== Study material ==

+===+

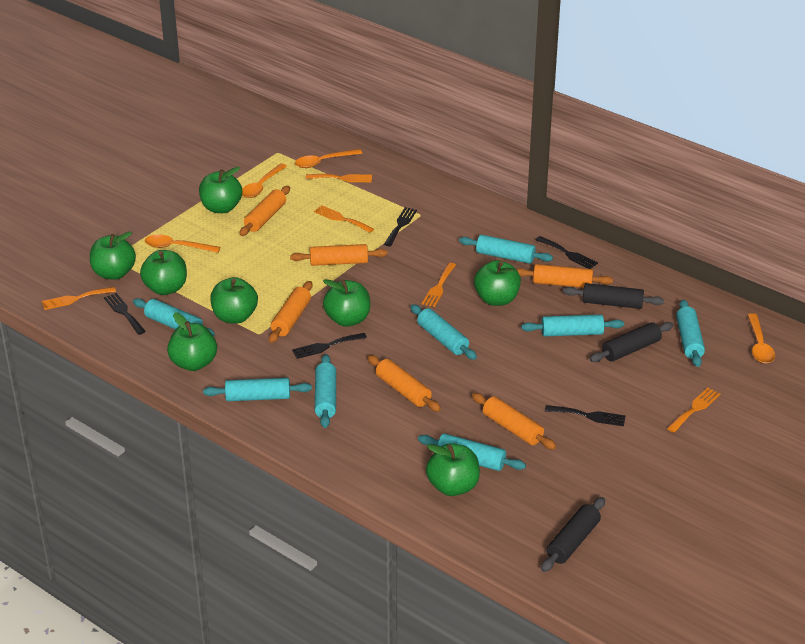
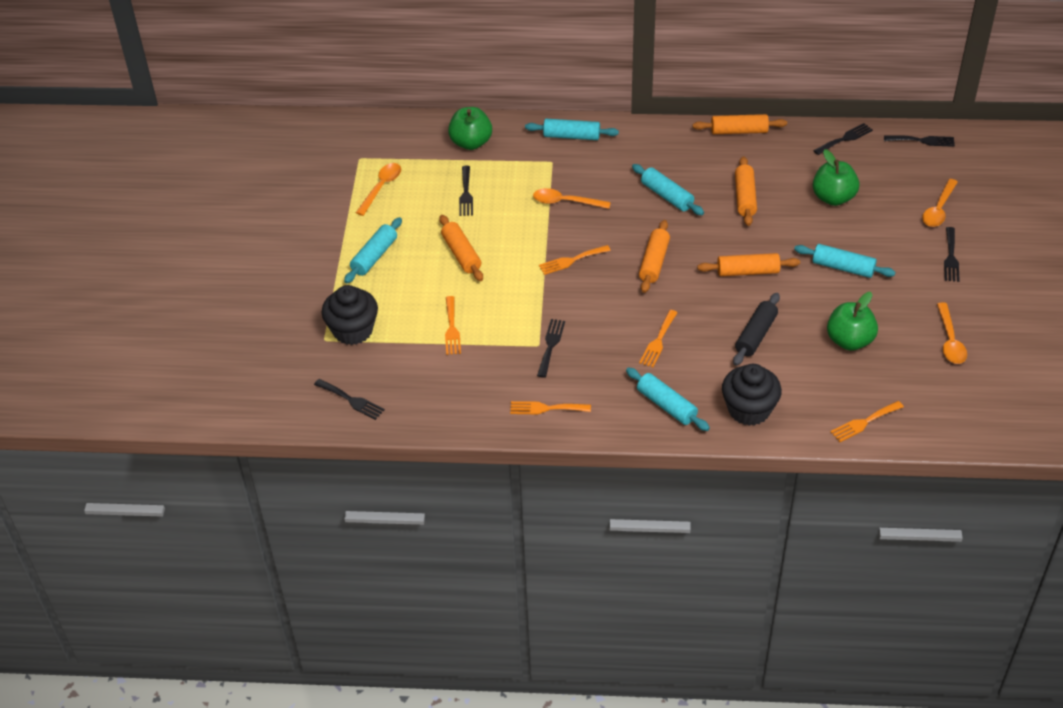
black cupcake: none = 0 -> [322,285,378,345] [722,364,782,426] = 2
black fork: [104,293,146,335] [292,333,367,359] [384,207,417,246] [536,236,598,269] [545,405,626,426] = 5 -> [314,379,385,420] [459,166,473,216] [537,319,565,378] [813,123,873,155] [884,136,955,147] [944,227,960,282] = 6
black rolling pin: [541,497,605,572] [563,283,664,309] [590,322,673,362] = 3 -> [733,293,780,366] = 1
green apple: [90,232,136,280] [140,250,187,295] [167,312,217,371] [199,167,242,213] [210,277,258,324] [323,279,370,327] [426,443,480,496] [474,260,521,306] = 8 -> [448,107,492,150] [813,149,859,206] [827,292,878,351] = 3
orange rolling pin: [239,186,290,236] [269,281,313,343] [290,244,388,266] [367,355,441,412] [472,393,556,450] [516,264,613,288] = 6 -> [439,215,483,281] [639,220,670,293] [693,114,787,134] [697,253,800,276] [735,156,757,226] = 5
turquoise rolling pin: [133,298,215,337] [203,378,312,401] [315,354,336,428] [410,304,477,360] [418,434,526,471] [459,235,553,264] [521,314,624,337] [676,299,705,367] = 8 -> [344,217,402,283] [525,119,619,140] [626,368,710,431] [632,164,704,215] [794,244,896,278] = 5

+===+

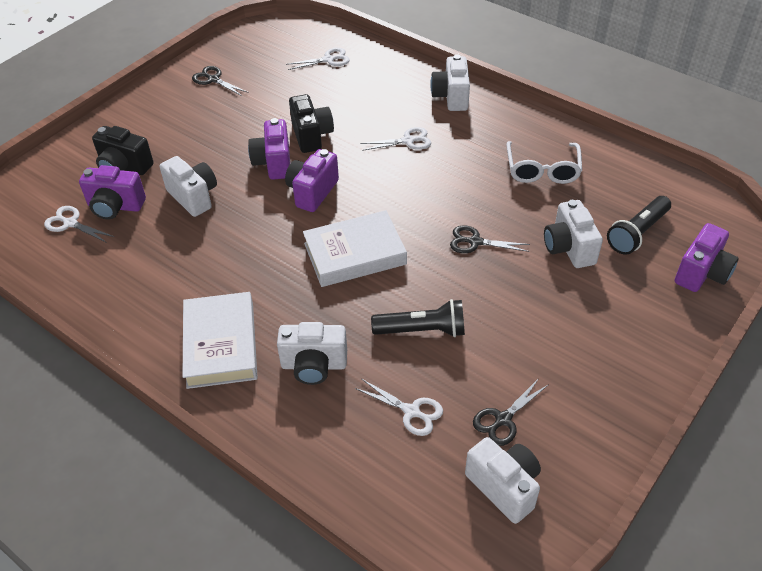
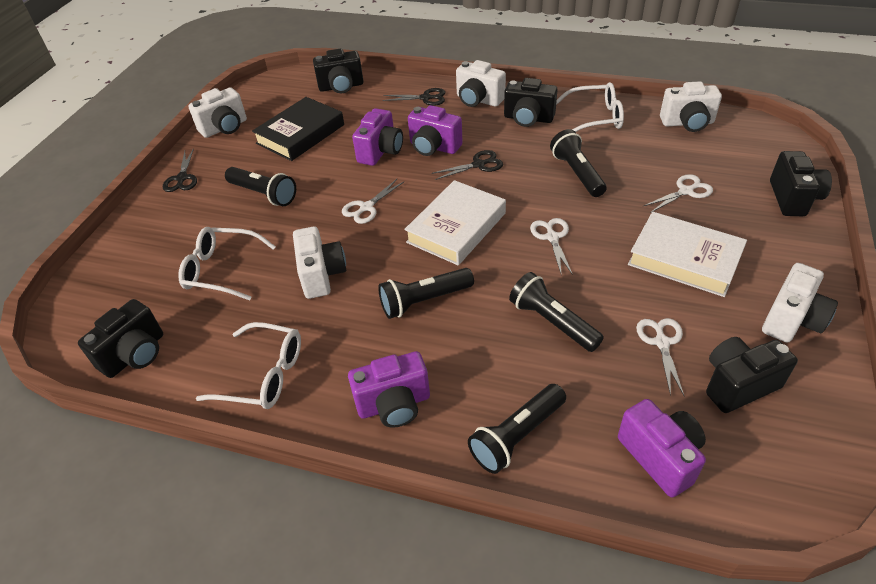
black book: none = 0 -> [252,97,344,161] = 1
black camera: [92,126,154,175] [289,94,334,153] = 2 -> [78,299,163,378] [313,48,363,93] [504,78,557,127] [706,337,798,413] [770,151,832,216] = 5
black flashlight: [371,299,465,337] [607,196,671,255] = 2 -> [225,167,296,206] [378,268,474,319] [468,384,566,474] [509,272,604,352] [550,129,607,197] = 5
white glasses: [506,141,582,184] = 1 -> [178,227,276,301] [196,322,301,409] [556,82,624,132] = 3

+===+

== The problem ==
Which lines above run from the one containing "black cupcake: none" to the one containing "turquoise rolling pin: [133,298,215,337]"? Give them again exactly, both ends included.

== Response for this exercise ==
black cupcake: none = 0 -> [322,285,378,345] [722,364,782,426] = 2
black fork: [104,293,146,335] [292,333,367,359] [384,207,417,246] [536,236,598,269] [545,405,626,426] = 5 -> [314,379,385,420] [459,166,473,216] [537,319,565,378] [813,123,873,155] [884,136,955,147] [944,227,960,282] = 6
black rolling pin: [541,497,605,572] [563,283,664,309] [590,322,673,362] = 3 -> [733,293,780,366] = 1
green apple: [90,232,136,280] [140,250,187,295] [167,312,217,371] [199,167,242,213] [210,277,258,324] [323,279,370,327] [426,443,480,496] [474,260,521,306] = 8 -> [448,107,492,150] [813,149,859,206] [827,292,878,351] = 3
orange rolling pin: [239,186,290,236] [269,281,313,343] [290,244,388,266] [367,355,441,412] [472,393,556,450] [516,264,613,288] = 6 -> [439,215,483,281] [639,220,670,293] [693,114,787,134] [697,253,800,276] [735,156,757,226] = 5
turquoise rolling pin: [133,298,215,337] [203,378,312,401] [315,354,336,428] [410,304,477,360] [418,434,526,471] [459,235,553,264] [521,314,624,337] [676,299,705,367] = 8 -> [344,217,402,283] [525,119,619,140] [626,368,710,431] [632,164,704,215] [794,244,896,278] = 5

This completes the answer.